(AVAILABLE DATA)
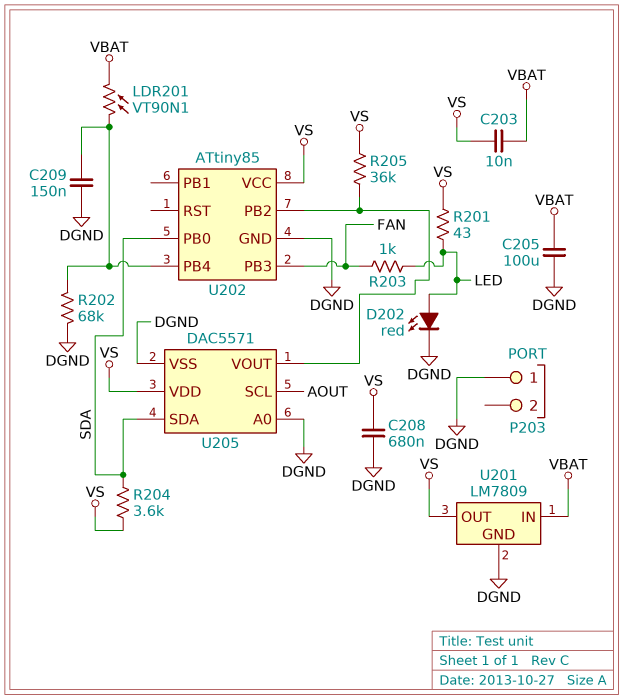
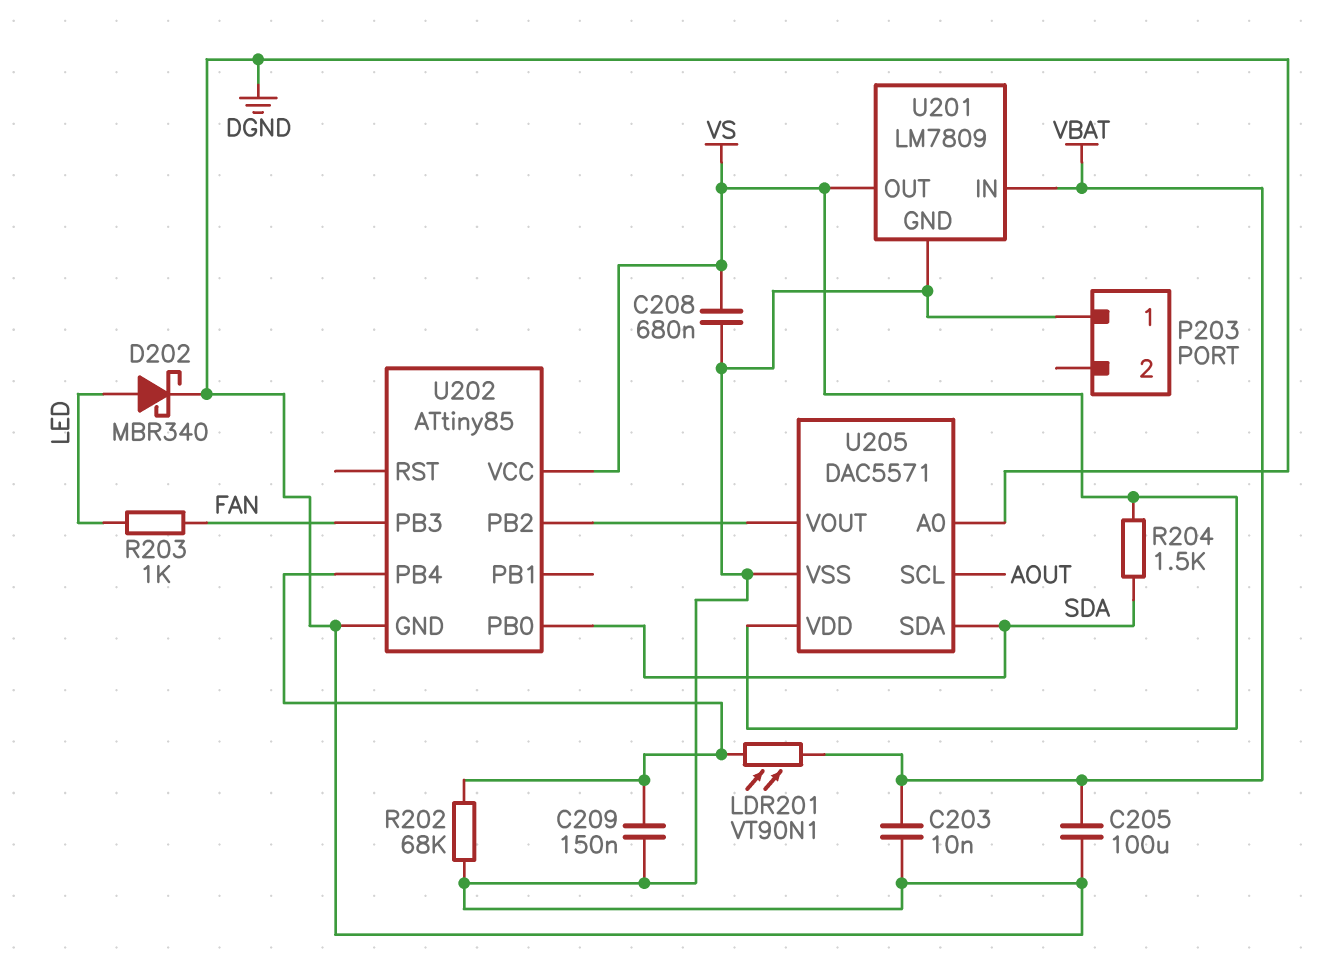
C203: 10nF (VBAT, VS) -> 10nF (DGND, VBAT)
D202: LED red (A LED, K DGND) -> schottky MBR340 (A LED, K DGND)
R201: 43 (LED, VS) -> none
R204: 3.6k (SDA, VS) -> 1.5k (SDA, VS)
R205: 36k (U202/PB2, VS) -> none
(End AVAILABLE DATA)
WHAT YOU WILL DO ▸
Within the records above, determine the number of lines that hold the word "none" and return only that value.

RESPONSE ▸
2